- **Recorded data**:

——

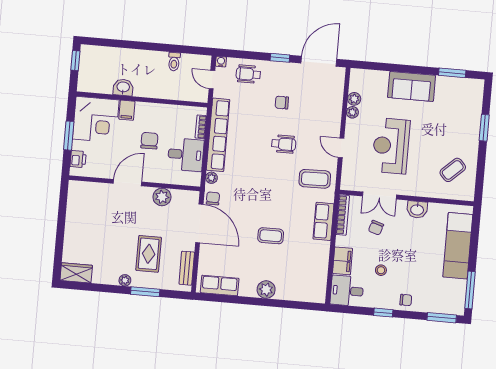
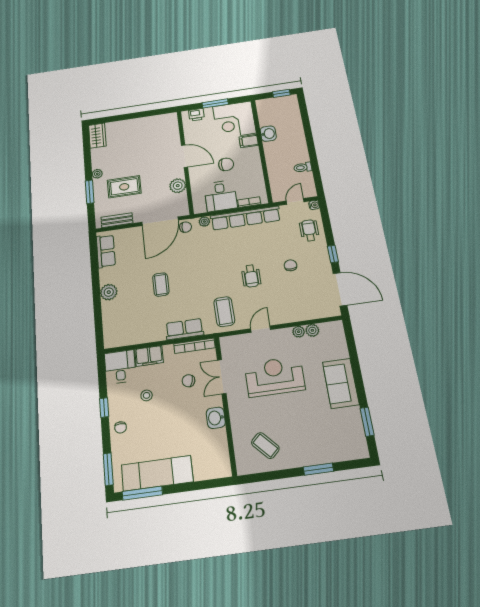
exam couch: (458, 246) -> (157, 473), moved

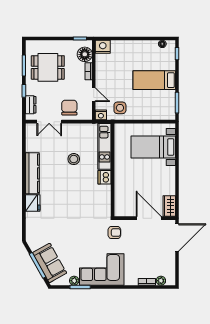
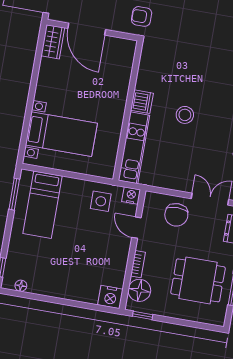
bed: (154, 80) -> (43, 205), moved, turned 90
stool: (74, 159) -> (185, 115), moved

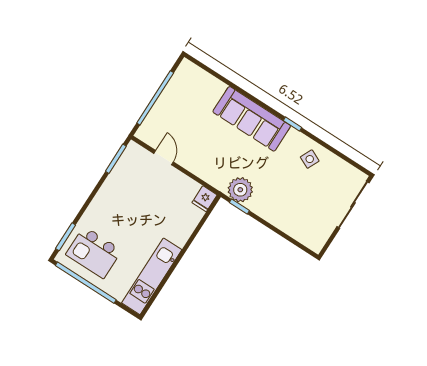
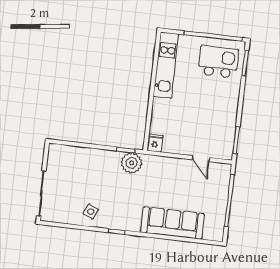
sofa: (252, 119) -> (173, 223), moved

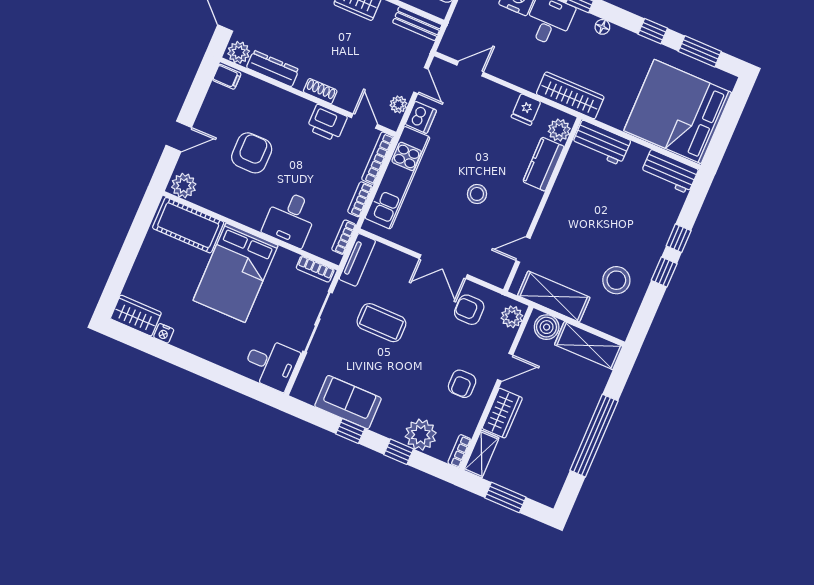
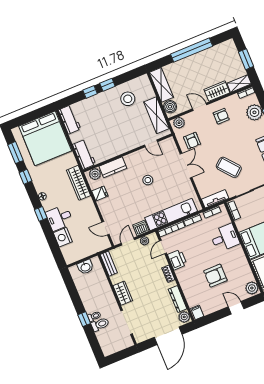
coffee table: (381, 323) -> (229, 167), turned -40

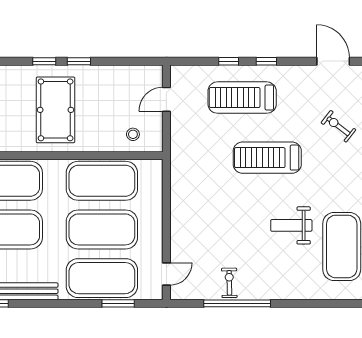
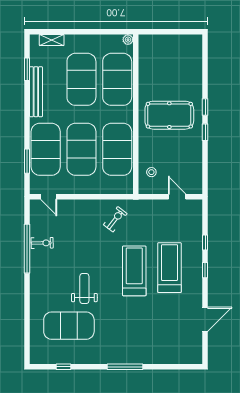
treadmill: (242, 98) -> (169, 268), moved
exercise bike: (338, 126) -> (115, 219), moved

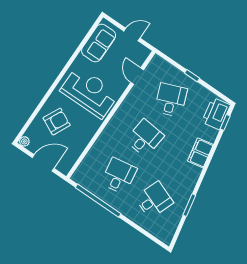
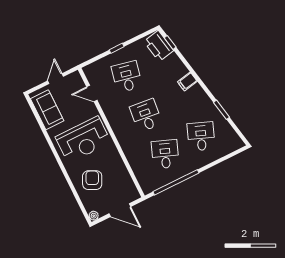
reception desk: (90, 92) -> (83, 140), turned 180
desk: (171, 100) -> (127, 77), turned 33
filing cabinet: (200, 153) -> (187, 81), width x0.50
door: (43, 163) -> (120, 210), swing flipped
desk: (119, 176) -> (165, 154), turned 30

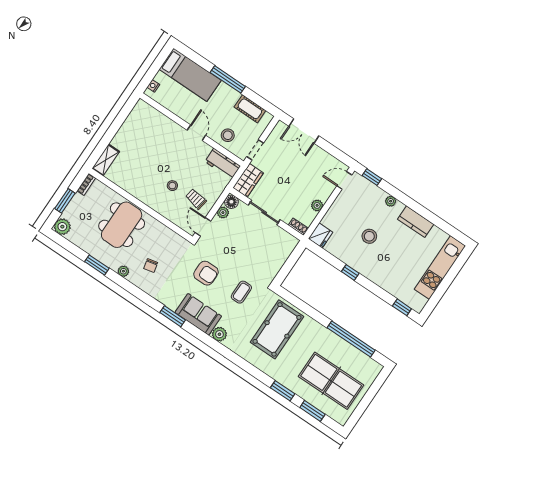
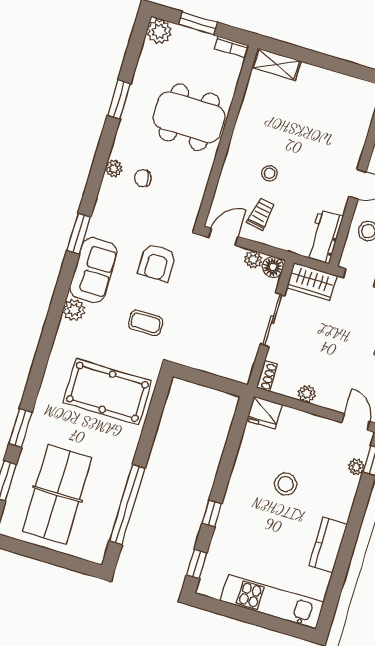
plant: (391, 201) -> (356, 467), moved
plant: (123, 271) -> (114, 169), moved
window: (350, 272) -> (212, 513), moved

——

- **Problem description**: Only the lines from the one that contains "plant: (123, 271) -> (114, 169), moved" to the end of the entries above should be given again, exactly and in full.

- **Answer to the exercise**:
plant: (123, 271) -> (114, 169), moved
window: (350, 272) -> (212, 513), moved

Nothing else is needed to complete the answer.